- **Task goal**
Output the data unchanged and complete, minus the images.

- **Data block**
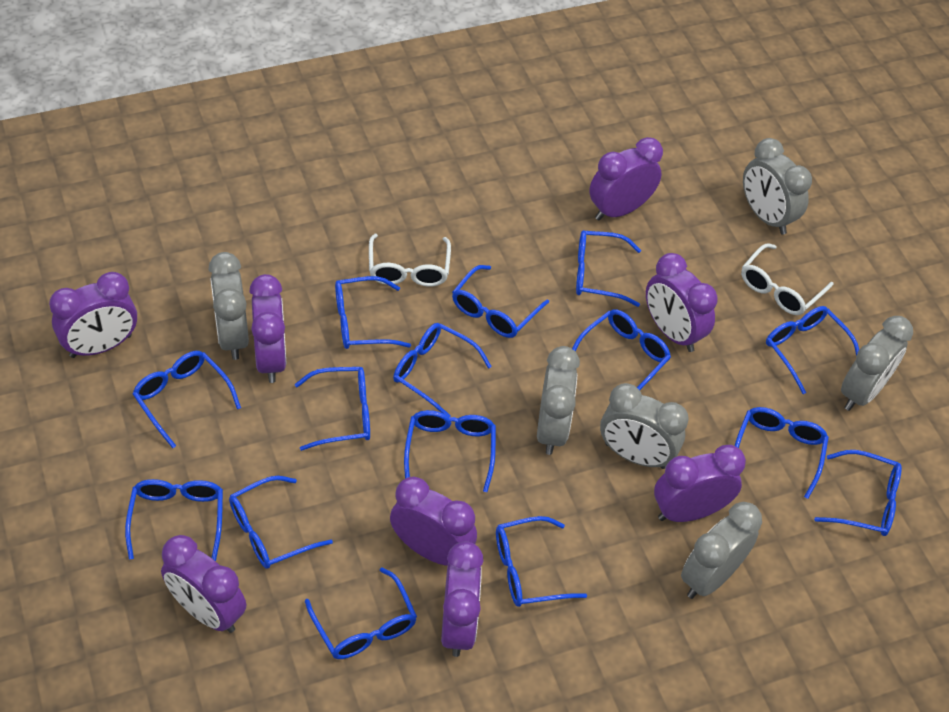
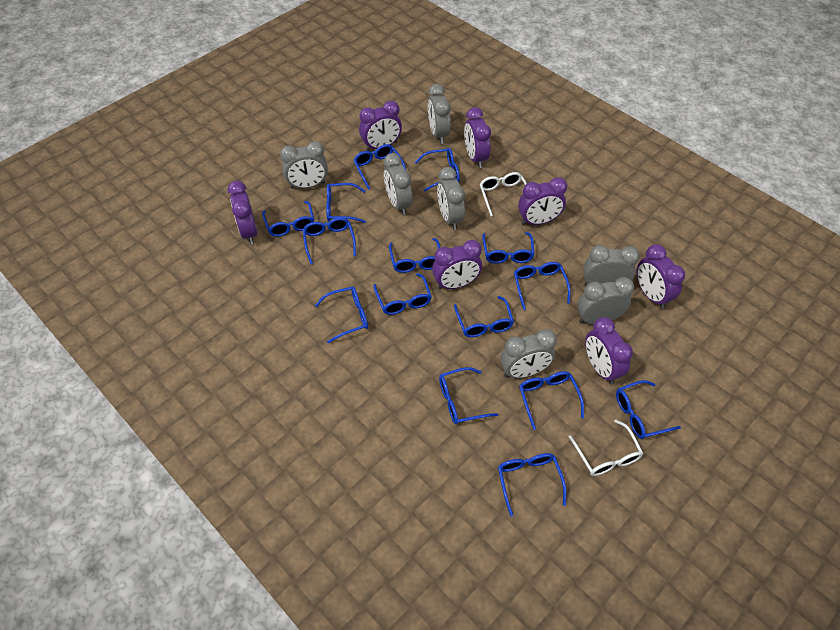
grey clock: 6 -> 7
purple clock: 8 -> 7

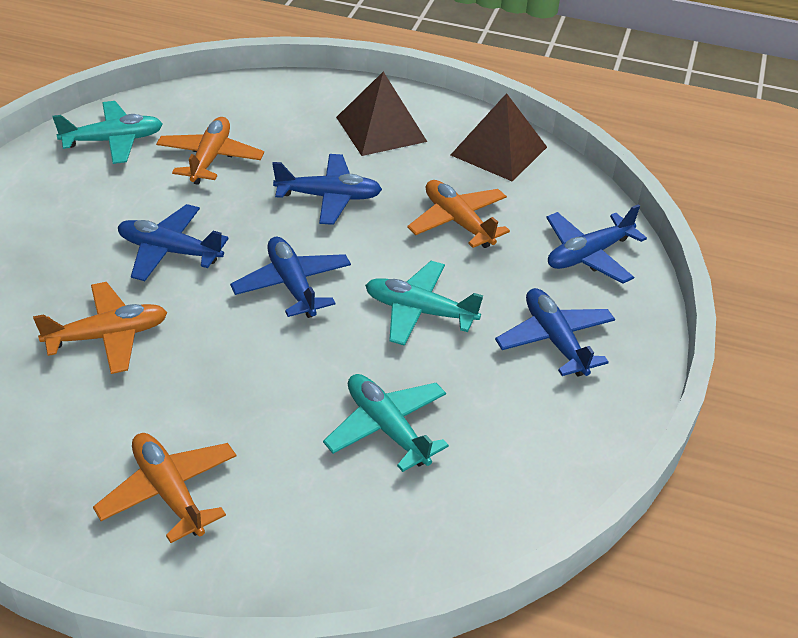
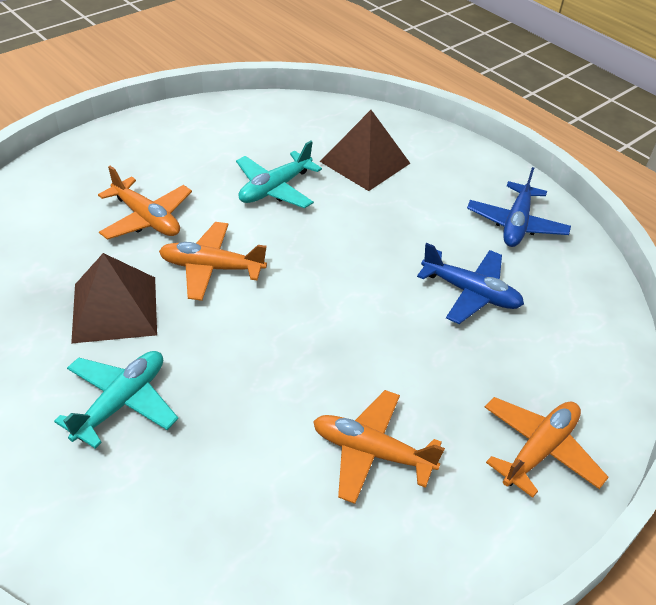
blue plane: 5 -> 2
turquoise plane: 3 -> 2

- **Response to this exercise**
grey clock: 6 -> 7
purple clock: 8 -> 7

blue plane: 5 -> 2
turquoise plane: 3 -> 2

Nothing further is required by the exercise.